Make an exact copy of every entry.

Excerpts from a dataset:
--- START ---

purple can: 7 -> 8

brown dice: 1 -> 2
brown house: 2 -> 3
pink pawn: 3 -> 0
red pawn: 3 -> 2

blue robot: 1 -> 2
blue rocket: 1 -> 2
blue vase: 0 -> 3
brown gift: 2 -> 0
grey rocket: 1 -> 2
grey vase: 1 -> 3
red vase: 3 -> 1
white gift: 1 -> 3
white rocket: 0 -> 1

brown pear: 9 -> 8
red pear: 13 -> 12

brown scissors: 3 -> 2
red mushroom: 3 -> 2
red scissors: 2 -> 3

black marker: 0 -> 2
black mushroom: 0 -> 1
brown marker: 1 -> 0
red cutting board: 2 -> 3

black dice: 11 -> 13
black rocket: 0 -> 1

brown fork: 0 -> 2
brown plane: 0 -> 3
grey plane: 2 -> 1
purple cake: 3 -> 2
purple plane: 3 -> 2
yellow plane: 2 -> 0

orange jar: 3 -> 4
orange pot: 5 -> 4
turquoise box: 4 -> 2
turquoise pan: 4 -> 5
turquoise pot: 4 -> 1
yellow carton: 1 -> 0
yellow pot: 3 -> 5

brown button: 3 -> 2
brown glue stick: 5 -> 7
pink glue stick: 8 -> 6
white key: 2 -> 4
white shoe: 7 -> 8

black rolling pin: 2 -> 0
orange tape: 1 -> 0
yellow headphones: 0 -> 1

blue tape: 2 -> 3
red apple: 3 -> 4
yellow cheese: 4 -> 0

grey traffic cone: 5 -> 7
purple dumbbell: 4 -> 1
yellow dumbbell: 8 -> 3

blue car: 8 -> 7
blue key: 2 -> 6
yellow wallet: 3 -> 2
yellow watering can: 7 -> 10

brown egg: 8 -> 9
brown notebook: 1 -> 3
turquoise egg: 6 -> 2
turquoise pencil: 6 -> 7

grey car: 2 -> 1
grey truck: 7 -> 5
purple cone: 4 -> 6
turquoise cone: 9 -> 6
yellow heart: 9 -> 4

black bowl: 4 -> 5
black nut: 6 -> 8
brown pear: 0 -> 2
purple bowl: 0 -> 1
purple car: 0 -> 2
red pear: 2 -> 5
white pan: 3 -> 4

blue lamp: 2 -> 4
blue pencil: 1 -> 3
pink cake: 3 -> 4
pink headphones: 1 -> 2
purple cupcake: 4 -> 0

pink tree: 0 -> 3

--- END ---

▶ The answer
purple can: 7 -> 8

brown dice: 1 -> 2
brown house: 2 -> 3
pink pawn: 3 -> 0
red pawn: 3 -> 2

blue robot: 1 -> 2
blue rocket: 1 -> 2
blue vase: 0 -> 3
brown gift: 2 -> 0
grey rocket: 1 -> 2
grey vase: 1 -> 3
red vase: 3 -> 1
white gift: 1 -> 3
white rocket: 0 -> 1

brown pear: 9 -> 8
red pear: 13 -> 12

brown scissors: 3 -> 2
red mushroom: 3 -> 2
red scissors: 2 -> 3

black marker: 0 -> 2
black mushroom: 0 -> 1
brown marker: 1 -> 0
red cutting board: 2 -> 3

black dice: 11 -> 13
black rocket: 0 -> 1

brown fork: 0 -> 2
brown plane: 0 -> 3
grey plane: 2 -> 1
purple cake: 3 -> 2
purple plane: 3 -> 2
yellow plane: 2 -> 0

orange jar: 3 -> 4
orange pot: 5 -> 4
turquoise box: 4 -> 2
turquoise pan: 4 -> 5
turquoise pot: 4 -> 1
yellow carton: 1 -> 0
yellow pot: 3 -> 5

brown button: 3 -> 2
brown glue stick: 5 -> 7
pink glue stick: 8 -> 6
white key: 2 -> 4
white shoe: 7 -> 8

black rolling pin: 2 -> 0
orange tape: 1 -> 0
yellow headphones: 0 -> 1

blue tape: 2 -> 3
red apple: 3 -> 4
yellow cheese: 4 -> 0

grey traffic cone: 5 -> 7
purple dumbbell: 4 -> 1
yellow dumbbell: 8 -> 3

blue car: 8 -> 7
blue key: 2 -> 6
yellow wallet: 3 -> 2
yellow watering can: 7 -> 10

brown egg: 8 -> 9
brown notebook: 1 -> 3
turquoise egg: 6 -> 2
turquoise pencil: 6 -> 7

grey car: 2 -> 1
grey truck: 7 -> 5
purple cone: 4 -> 6
turquoise cone: 9 -> 6
yellow heart: 9 -> 4

black bowl: 4 -> 5
black nut: 6 -> 8
brown pear: 0 -> 2
purple bowl: 0 -> 1
purple car: 0 -> 2
red pear: 2 -> 5
white pan: 3 -> 4

blue lamp: 2 -> 4
blue pencil: 1 -> 3
pink cake: 3 -> 4
pink headphones: 1 -> 2
purple cupcake: 4 -> 0

pink tree: 0 -> 3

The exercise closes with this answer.